* [AIM OF THE EXERCISE] In the records below, copy the lines from the one containing "Applied Mathematics (694, 235)" through the one containing "42 (995, 473)", both included, without any changes.

begin

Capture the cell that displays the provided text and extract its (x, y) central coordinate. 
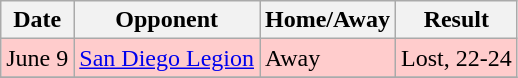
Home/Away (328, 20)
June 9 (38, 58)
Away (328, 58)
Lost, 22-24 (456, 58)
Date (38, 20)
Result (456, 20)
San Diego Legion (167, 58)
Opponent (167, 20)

end
begin

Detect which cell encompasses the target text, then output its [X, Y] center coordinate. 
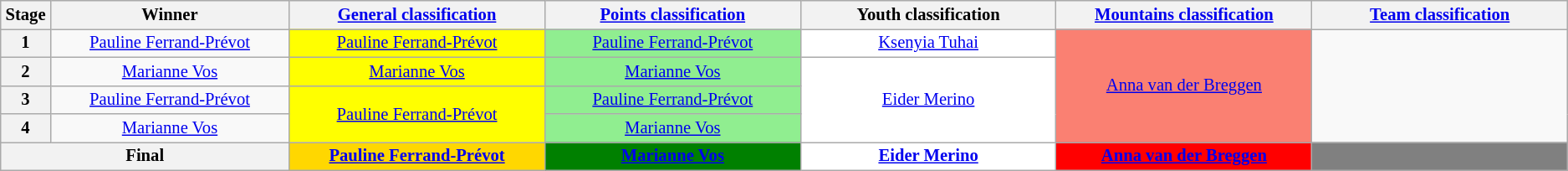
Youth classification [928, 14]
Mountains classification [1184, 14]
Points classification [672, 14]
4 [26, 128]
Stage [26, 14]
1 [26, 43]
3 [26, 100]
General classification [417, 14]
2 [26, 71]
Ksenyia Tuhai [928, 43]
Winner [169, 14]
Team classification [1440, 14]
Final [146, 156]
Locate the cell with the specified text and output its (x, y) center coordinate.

end
begin

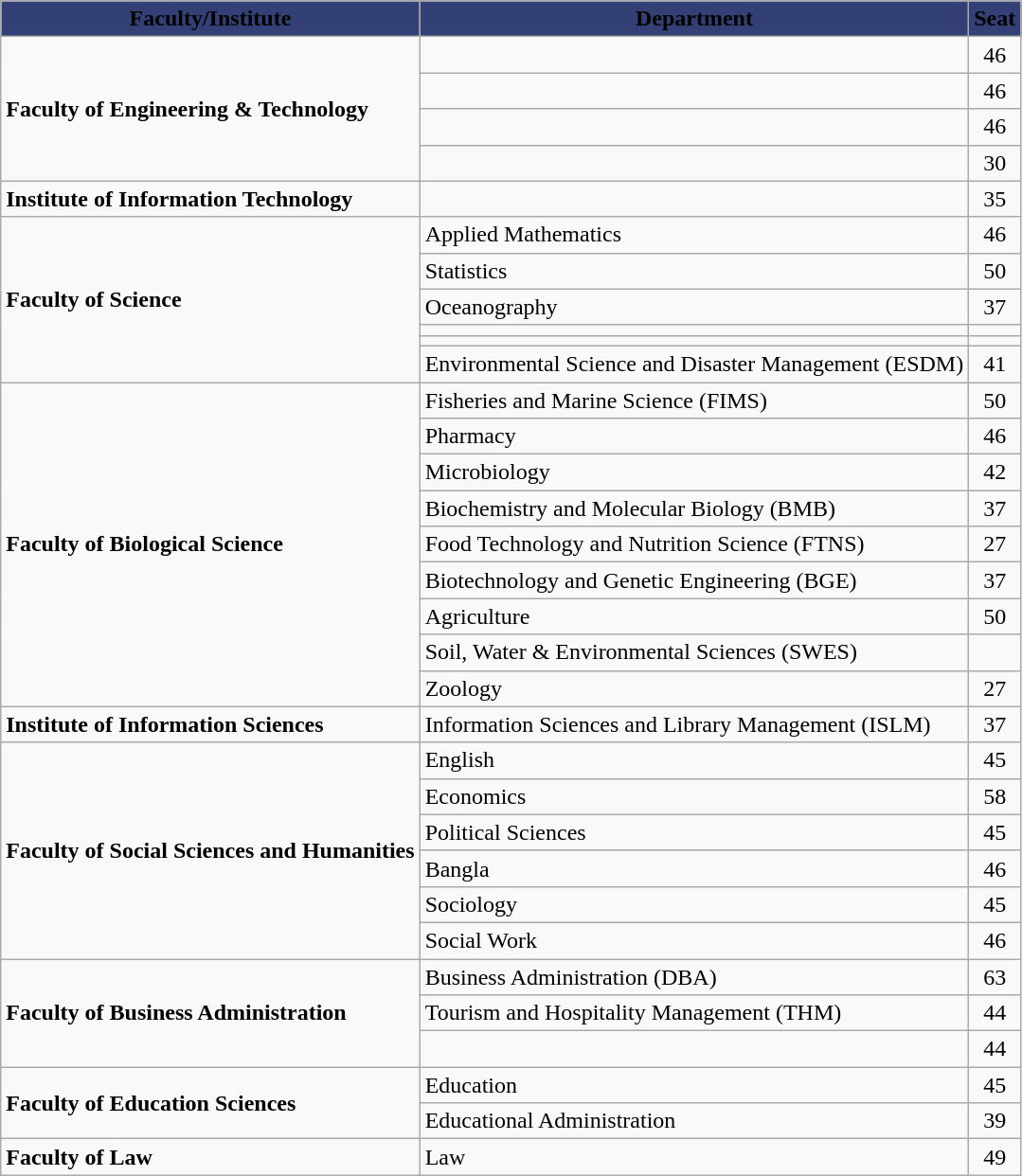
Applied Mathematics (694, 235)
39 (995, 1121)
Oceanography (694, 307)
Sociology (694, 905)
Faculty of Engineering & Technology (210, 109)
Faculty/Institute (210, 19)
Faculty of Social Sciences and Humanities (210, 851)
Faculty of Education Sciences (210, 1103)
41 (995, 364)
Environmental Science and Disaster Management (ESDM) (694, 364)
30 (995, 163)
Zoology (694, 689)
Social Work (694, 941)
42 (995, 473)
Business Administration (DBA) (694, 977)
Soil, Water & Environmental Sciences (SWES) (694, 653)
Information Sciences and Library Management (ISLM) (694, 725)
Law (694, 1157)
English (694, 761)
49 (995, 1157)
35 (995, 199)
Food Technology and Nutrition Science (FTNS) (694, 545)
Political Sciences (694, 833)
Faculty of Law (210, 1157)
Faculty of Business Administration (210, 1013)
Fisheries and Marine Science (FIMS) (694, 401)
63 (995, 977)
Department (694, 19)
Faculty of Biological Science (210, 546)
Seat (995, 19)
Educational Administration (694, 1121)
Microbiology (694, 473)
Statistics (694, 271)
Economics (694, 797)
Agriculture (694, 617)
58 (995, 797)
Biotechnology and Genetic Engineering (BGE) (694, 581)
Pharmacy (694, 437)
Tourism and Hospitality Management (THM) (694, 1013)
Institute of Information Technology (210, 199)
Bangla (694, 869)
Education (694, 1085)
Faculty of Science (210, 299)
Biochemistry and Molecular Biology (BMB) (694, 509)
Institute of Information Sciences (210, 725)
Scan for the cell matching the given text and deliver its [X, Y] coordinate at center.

end

* [REPLY TO THE TASK]
Applied Mathematics (694, 235)
39 (995, 1121)
Oceanography (694, 307)
Sociology (694, 905)
Faculty of Engineering & Technology (210, 109)
Faculty/Institute (210, 19)
Faculty of Social Sciences and Humanities (210, 851)
Faculty of Education Sciences (210, 1103)
41 (995, 364)
Environmental Science and Disaster Management (ESDM) (694, 364)
30 (995, 163)
Zoology (694, 689)
Social Work (694, 941)
42 (995, 473)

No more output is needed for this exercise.